__Your instructions__
Each record below must be retyped exactly, with nothing left out.
··· Entries supplied ···
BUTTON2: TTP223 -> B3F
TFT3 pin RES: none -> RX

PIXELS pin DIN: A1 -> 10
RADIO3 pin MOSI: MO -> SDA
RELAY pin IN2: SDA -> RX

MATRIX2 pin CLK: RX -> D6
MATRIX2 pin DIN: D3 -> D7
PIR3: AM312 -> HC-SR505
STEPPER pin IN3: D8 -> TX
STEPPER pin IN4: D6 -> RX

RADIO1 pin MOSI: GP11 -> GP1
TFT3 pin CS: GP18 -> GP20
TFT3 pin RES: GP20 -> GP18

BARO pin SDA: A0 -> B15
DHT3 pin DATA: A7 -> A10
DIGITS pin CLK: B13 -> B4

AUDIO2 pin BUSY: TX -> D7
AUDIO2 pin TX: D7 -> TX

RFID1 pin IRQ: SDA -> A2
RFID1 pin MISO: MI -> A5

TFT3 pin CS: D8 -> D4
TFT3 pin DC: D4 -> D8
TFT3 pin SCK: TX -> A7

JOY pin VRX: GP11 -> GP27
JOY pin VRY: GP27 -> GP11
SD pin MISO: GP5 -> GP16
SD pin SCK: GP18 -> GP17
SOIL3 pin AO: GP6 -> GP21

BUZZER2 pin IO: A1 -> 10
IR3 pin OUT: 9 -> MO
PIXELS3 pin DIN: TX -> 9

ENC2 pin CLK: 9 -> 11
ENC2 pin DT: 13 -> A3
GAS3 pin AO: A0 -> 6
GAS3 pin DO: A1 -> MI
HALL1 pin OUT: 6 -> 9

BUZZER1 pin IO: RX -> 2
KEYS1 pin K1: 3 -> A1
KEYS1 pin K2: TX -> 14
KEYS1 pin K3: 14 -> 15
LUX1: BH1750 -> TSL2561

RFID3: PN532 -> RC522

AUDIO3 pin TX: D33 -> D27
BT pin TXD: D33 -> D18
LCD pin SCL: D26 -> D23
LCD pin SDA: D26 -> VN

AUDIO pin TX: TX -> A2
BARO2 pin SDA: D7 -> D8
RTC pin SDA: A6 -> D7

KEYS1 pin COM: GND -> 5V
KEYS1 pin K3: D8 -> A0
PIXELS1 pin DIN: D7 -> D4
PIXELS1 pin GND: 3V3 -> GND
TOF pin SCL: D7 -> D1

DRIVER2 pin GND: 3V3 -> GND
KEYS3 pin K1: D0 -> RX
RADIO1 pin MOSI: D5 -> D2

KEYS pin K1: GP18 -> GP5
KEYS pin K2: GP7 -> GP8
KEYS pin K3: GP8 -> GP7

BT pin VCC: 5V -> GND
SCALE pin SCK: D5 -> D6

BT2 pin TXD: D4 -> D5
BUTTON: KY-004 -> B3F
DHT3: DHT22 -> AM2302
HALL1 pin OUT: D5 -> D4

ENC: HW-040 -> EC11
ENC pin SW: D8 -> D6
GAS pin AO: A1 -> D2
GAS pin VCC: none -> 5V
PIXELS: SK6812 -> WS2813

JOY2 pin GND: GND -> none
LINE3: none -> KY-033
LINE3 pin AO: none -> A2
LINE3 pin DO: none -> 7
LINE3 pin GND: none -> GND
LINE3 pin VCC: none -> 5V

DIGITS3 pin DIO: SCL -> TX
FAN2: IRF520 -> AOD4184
···
__Exercise result__
BUTTON2: TTP223 -> B3F
TFT3 pin RES: none -> RX

PIXELS pin DIN: A1 -> 10
RADIO3 pin MOSI: MO -> SDA
RELAY pin IN2: SDA -> RX

MATRIX2 pin CLK: RX -> D6
MATRIX2 pin DIN: D3 -> D7
PIR3: AM312 -> HC-SR505
STEPPER pin IN3: D8 -> TX
STEPPER pin IN4: D6 -> RX

RADIO1 pin MOSI: GP11 -> GP1
TFT3 pin CS: GP18 -> GP20
TFT3 pin RES: GP20 -> GP18

BARO pin SDA: A0 -> B15
DHT3 pin DATA: A7 -> A10
DIGITS pin CLK: B13 -> B4

AUDIO2 pin BUSY: TX -> D7
AUDIO2 pin TX: D7 -> TX

RFID1 pin IRQ: SDA -> A2
RFID1 pin MISO: MI -> A5

TFT3 pin CS: D8 -> D4
TFT3 pin DC: D4 -> D8
TFT3 pin SCK: TX -> A7

JOY pin VRX: GP11 -> GP27
JOY pin VRY: GP27 -> GP11
SD pin MISO: GP5 -> GP16
SD pin SCK: GP18 -> GP17
SOIL3 pin AO: GP6 -> GP21

BUZZER2 pin IO: A1 -> 10
IR3 pin OUT: 9 -> MO
PIXELS3 pin DIN: TX -> 9

ENC2 pin CLK: 9 -> 11
ENC2 pin DT: 13 -> A3
GAS3 pin AO: A0 -> 6
GAS3 pin DO: A1 -> MI
HALL1 pin OUT: 6 -> 9

BUZZER1 pin IO: RX -> 2
KEYS1 pin K1: 3 -> A1
KEYS1 pin K2: TX -> 14
KEYS1 pin K3: 14 -> 15
LUX1: BH1750 -> TSL2561

RFID3: PN532 -> RC522

AUDIO3 pin TX: D33 -> D27
BT pin TXD: D33 -> D18
LCD pin SCL: D26 -> D23
LCD pin SDA: D26 -> VN

AUDIO pin TX: TX -> A2
BARO2 pin SDA: D7 -> D8
RTC pin SDA: A6 -> D7

KEYS1 pin COM: GND -> 5V
KEYS1 pin K3: D8 -> A0
PIXELS1 pin DIN: D7 -> D4
PIXELS1 pin GND: 3V3 -> GND
TOF pin SCL: D7 -> D1

DRIVER2 pin GND: 3V3 -> GND
KEYS3 pin K1: D0 -> RX
RADIO1 pin MOSI: D5 -> D2

KEYS pin K1: GP18 -> GP5
KEYS pin K2: GP7 -> GP8
KEYS pin K3: GP8 -> GP7

BT pin VCC: 5V -> GND
SCALE pin SCK: D5 -> D6

BT2 pin TXD: D4 -> D5
BUTTON: KY-004 -> B3F
DHT3: DHT22 -> AM2302
HALL1 pin OUT: D5 -> D4

ENC: HW-040 -> EC11
ENC pin SW: D8 -> D6
GAS pin AO: A1 -> D2
GAS pin VCC: none -> 5V
PIXELS: SK6812 -> WS2813

JOY2 pin GND: GND -> none
LINE3: none -> KY-033
LINE3 pin AO: none -> A2
LINE3 pin DO: none -> 7
LINE3 pin GND: none -> GND
LINE3 pin VCC: none -> 5V

DIGITS3 pin DIO: SCL -> TX
FAN2: IRF520 -> AOD4184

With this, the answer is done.